Every entry must appear in the output exactly as it does here.

- _GIVEN ENTRIES_
━━━━━━━━━━━━━━━━━━━━
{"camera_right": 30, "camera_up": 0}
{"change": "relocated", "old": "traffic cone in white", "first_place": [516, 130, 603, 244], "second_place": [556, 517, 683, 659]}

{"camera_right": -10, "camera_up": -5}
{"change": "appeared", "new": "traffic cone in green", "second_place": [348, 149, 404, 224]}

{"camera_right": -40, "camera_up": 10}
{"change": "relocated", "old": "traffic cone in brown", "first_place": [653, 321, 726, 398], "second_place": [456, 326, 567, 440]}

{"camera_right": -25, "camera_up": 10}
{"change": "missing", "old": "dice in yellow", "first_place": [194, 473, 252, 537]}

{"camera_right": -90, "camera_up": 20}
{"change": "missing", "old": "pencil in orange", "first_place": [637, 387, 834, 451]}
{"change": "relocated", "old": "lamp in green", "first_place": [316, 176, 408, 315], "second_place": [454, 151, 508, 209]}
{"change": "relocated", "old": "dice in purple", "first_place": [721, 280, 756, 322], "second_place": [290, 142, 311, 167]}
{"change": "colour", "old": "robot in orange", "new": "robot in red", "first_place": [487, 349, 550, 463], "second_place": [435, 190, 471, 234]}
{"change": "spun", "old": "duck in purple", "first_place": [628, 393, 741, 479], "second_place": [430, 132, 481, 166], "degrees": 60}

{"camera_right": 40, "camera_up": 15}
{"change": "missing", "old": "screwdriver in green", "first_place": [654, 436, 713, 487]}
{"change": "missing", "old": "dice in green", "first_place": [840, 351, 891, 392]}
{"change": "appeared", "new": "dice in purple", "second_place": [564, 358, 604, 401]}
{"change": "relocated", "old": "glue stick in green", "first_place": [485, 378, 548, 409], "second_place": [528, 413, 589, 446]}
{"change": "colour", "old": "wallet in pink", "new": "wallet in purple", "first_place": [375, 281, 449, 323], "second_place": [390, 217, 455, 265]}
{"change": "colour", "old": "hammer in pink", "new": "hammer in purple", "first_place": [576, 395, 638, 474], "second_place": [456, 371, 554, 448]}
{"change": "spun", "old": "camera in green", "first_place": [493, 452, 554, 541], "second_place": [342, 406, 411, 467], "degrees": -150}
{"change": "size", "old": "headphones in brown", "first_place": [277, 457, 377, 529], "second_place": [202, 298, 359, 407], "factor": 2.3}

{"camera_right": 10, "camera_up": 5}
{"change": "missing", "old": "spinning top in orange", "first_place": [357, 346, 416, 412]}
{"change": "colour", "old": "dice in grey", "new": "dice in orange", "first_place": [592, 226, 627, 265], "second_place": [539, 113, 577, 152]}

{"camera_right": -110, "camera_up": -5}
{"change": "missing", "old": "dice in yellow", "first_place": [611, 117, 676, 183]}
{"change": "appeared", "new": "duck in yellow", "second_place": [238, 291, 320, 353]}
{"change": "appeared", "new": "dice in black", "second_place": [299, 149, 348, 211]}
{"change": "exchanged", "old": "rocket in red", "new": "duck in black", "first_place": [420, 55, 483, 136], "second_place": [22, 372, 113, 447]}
━━━━━━━━━━━━━━━━━━━━
- _TASK OUTPUT_
{"camera_right": 30, "camera_up": 0}
{"change": "relocated", "old": "traffic cone in white", "first_place": [516, 130, 603, 244], "second_place": [556, 517, 683, 659]}

{"camera_right": -10, "camera_up": -5}
{"change": "appeared", "new": "traffic cone in green", "second_place": [348, 149, 404, 224]}

{"camera_right": -40, "camera_up": 10}
{"change": "relocated", "old": "traffic cone in brown", "first_place": [653, 321, 726, 398], "second_place": [456, 326, 567, 440]}

{"camera_right": -25, "camera_up": 10}
{"change": "missing", "old": "dice in yellow", "first_place": [194, 473, 252, 537]}

{"camera_right": -90, "camera_up": 20}
{"change": "missing", "old": "pencil in orange", "first_place": [637, 387, 834, 451]}
{"change": "relocated", "old": "lamp in green", "first_place": [316, 176, 408, 315], "second_place": [454, 151, 508, 209]}
{"change": "relocated", "old": "dice in purple", "first_place": [721, 280, 756, 322], "second_place": [290, 142, 311, 167]}
{"change": "colour", "old": "robot in orange", "new": "robot in red", "first_place": [487, 349, 550, 463], "second_place": [435, 190, 471, 234]}
{"change": "spun", "old": "duck in purple", "first_place": [628, 393, 741, 479], "second_place": [430, 132, 481, 166], "degrees": 60}

{"camera_right": 40, "camera_up": 15}
{"change": "missing", "old": "screwdriver in green", "first_place": [654, 436, 713, 487]}
{"change": "missing", "old": "dice in green", "first_place": [840, 351, 891, 392]}
{"change": "appeared", "new": "dice in purple", "second_place": [564, 358, 604, 401]}
{"change": "relocated", "old": "glue stick in green", "first_place": [485, 378, 548, 409], "second_place": [528, 413, 589, 446]}
{"change": "colour", "old": "wallet in pink", "new": "wallet in purple", "first_place": [375, 281, 449, 323], "second_place": [390, 217, 455, 265]}
{"change": "colour", "old": "hammer in pink", "new": "hammer in purple", "first_place": [576, 395, 638, 474], "second_place": [456, 371, 554, 448]}
{"change": "spun", "old": "camera in green", "first_place": [493, 452, 554, 541], "second_place": [342, 406, 411, 467], "degrees": -150}
{"change": "size", "old": "headphones in brown", "first_place": [277, 457, 377, 529], "second_place": [202, 298, 359, 407], "factor": 2.3}

{"camera_right": 10, "camera_up": 5}
{"change": "missing", "old": "spinning top in orange", "first_place": [357, 346, 416, 412]}
{"change": "colour", "old": "dice in grey", "new": "dice in orange", "first_place": [592, 226, 627, 265], "second_place": [539, 113, 577, 152]}

{"camera_right": -110, "camera_up": -5}
{"change": "missing", "old": "dice in yellow", "first_place": [611, 117, 676, 183]}
{"change": "appeared", "new": "duck in yellow", "second_place": [238, 291, 320, 353]}
{"change": "appeared", "new": "dice in black", "second_place": [299, 149, 348, 211]}
{"change": "exchanged", "old": "rocket in red", "new": "duck in black", "first_place": [420, 55, 483, 136], "second_place": [22, 372, 113, 447]}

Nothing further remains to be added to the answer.